[Scene image comparisons]
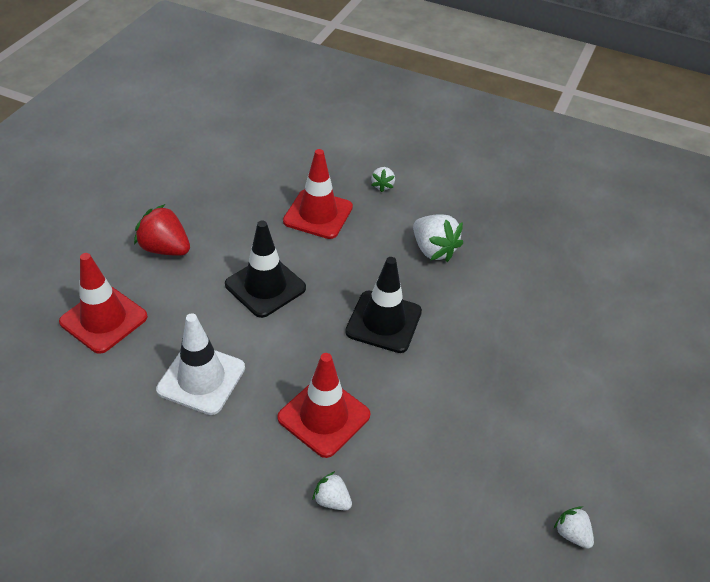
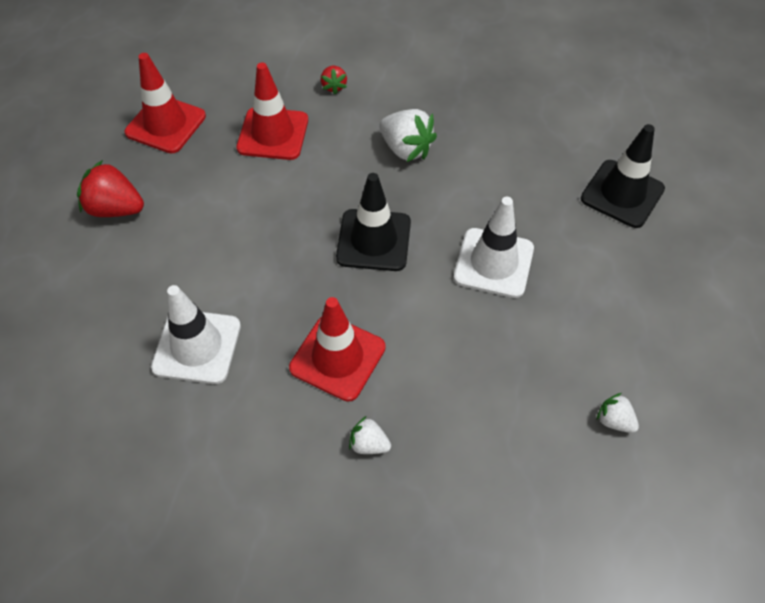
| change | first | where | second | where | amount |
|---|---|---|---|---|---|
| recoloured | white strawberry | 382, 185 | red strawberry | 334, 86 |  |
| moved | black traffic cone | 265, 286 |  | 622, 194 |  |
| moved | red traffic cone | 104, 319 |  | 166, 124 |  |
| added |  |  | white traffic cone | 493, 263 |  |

• **EXERCISE REQUIREMENTS**:
Set down each entry above exactly as it appears. Omit the pictures.

• **SOLUTION TO THIS EXERCISE**:
| change | first | where | second | where | amount |
|---|---|---|---|---|---|
| recoloured | white strawberry | 382, 185 | red strawberry | 334, 86 |  |
| moved | black traffic cone | 265, 286 |  | 622, 194 |  |
| moved | red traffic cone | 104, 319 |  | 166, 124 |  |
| added |  |  | white traffic cone | 493, 263 |  |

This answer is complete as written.